Exercise requirements: Quote the records below word for word, please, from the very first line through the one that contains "none -> lime plate E8 level 1", and nothing beyond it.

Materials provided:
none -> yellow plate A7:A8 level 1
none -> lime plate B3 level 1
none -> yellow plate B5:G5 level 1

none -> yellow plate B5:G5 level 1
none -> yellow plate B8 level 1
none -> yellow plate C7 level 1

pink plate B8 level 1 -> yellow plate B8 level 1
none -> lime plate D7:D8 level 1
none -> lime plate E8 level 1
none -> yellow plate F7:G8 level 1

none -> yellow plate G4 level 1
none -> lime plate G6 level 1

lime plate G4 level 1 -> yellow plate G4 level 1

Finished task:
none -> yellow plate A7:A8 level 1
none -> lime plate B3 level 1
none -> yellow plate B5:G5 level 1

none -> yellow plate B5:G5 level 1
none -> yellow plate B8 level 1
none -> yellow plate C7 level 1

pink plate B8 level 1 -> yellow plate B8 level 1
none -> lime plate D7:D8 level 1
none -> lime plate E8 level 1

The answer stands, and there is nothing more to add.